§ What is required: Among the entries below, one stretch runs from the line that contains "- recoloured: pawn" through the line that contains "- moved: hand screwdriver". Repeat that stretch exactly, ends included, and only that.

Recorded data
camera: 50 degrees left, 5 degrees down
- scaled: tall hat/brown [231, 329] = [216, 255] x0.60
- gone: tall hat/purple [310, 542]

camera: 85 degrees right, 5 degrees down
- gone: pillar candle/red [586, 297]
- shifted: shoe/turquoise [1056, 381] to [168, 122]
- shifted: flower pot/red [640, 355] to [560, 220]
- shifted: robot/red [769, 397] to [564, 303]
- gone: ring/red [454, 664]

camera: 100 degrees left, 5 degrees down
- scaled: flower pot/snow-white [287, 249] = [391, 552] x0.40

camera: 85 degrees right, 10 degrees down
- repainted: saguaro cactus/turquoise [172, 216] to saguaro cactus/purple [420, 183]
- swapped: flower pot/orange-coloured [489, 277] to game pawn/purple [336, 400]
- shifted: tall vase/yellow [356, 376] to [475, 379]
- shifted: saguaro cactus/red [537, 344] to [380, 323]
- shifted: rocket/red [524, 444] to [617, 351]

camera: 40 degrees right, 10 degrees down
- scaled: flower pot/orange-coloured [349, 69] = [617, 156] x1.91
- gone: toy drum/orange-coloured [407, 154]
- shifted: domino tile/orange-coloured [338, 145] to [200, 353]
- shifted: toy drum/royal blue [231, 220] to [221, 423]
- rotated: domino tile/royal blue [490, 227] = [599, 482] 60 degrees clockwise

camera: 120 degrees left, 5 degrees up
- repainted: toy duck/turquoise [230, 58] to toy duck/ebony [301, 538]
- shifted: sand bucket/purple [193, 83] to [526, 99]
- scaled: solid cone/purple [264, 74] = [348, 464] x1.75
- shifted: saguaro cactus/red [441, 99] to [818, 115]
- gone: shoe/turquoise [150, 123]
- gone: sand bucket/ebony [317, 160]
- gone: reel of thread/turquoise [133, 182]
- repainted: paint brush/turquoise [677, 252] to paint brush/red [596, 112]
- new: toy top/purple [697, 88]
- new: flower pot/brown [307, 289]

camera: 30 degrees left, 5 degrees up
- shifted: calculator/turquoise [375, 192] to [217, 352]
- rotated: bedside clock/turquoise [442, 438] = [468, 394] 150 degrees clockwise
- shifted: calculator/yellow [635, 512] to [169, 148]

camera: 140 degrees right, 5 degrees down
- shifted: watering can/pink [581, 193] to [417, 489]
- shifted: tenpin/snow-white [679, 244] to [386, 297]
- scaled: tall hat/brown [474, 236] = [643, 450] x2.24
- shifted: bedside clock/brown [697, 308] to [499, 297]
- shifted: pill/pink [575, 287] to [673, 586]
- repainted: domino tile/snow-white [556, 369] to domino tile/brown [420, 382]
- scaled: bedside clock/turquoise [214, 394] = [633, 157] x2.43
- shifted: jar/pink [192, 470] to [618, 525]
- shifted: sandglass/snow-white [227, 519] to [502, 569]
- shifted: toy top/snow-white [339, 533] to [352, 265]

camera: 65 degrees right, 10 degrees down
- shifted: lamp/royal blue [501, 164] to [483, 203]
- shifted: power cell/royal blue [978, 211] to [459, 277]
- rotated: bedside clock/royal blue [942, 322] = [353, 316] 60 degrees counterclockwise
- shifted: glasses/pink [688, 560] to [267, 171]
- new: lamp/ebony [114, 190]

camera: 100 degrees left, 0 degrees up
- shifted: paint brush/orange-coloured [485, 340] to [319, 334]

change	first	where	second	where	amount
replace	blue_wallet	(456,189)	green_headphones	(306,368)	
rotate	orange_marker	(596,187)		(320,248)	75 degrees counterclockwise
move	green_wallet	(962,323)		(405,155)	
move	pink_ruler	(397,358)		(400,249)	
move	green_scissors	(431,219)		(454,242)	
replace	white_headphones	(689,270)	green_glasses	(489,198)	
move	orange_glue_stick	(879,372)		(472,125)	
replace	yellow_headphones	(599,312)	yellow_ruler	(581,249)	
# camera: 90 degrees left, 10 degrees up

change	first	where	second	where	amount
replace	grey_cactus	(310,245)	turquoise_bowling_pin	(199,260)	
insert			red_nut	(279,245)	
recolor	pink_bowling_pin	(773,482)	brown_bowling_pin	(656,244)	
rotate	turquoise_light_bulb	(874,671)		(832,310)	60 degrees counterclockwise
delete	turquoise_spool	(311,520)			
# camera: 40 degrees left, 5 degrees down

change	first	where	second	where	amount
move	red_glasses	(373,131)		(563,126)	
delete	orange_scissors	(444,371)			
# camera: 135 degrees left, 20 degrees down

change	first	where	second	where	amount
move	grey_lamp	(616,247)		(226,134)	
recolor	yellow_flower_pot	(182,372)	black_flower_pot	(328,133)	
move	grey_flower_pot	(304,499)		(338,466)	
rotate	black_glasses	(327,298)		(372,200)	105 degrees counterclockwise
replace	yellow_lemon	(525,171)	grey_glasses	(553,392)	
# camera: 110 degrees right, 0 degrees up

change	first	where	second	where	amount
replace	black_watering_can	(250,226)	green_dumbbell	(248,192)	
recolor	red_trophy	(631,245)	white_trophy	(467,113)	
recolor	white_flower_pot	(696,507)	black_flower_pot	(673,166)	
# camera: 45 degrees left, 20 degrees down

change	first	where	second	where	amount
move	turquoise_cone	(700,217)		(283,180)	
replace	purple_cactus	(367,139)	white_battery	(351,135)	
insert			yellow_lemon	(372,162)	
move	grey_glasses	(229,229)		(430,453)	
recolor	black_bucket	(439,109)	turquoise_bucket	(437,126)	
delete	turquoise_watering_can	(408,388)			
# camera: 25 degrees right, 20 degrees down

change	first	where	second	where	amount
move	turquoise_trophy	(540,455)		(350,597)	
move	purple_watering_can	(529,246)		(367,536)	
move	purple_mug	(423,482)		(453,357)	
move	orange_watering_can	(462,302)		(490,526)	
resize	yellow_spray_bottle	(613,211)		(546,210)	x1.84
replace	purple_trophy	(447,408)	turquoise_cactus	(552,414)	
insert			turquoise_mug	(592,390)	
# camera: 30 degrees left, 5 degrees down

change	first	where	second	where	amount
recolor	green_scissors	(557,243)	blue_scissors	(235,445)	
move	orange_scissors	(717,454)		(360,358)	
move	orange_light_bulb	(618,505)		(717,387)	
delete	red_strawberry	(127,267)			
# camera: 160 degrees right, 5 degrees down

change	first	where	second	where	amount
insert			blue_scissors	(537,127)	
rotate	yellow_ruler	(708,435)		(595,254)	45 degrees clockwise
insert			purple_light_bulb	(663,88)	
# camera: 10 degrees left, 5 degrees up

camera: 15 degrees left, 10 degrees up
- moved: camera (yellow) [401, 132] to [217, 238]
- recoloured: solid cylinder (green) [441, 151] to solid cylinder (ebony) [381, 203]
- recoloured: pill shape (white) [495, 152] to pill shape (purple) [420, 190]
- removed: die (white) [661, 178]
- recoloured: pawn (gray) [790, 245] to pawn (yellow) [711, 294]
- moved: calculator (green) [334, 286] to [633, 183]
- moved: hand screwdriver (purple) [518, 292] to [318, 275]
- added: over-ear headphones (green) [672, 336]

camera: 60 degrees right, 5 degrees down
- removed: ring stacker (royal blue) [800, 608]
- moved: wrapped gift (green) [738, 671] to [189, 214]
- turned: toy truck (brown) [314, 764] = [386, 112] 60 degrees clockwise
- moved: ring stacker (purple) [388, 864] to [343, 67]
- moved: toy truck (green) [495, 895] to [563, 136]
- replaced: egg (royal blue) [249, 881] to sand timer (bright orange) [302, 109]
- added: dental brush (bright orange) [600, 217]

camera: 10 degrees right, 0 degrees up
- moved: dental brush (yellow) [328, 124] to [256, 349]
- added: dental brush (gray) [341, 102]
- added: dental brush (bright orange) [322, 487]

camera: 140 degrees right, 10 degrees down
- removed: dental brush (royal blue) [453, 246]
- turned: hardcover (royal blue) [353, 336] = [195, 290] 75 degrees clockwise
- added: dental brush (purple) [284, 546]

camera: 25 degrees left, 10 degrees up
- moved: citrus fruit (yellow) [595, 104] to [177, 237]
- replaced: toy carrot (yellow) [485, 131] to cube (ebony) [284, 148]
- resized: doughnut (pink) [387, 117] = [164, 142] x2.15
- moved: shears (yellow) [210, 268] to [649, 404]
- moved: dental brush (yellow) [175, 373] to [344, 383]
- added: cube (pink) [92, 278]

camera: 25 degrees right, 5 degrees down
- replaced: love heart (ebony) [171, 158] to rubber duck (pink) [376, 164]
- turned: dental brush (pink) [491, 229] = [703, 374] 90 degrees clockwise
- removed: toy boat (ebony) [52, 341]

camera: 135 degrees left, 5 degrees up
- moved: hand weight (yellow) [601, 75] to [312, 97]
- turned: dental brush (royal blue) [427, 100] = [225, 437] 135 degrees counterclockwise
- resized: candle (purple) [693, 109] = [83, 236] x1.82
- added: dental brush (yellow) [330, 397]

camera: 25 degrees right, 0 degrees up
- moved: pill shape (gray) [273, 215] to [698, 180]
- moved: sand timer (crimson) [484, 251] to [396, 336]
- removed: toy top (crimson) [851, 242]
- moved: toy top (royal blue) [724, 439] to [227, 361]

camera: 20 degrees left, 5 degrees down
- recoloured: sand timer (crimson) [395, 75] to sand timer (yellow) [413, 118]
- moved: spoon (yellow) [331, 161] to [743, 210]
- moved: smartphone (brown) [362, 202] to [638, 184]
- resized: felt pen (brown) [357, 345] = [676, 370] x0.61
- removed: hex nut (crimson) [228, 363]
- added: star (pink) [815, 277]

§ The completed task:
- recoloured: pawn (gray) [790, 245] to pawn (yellow) [711, 294]
- moved: calculator (green) [334, 286] to [633, 183]
- moved: hand screwdriver (purple) [518, 292] to [318, 275]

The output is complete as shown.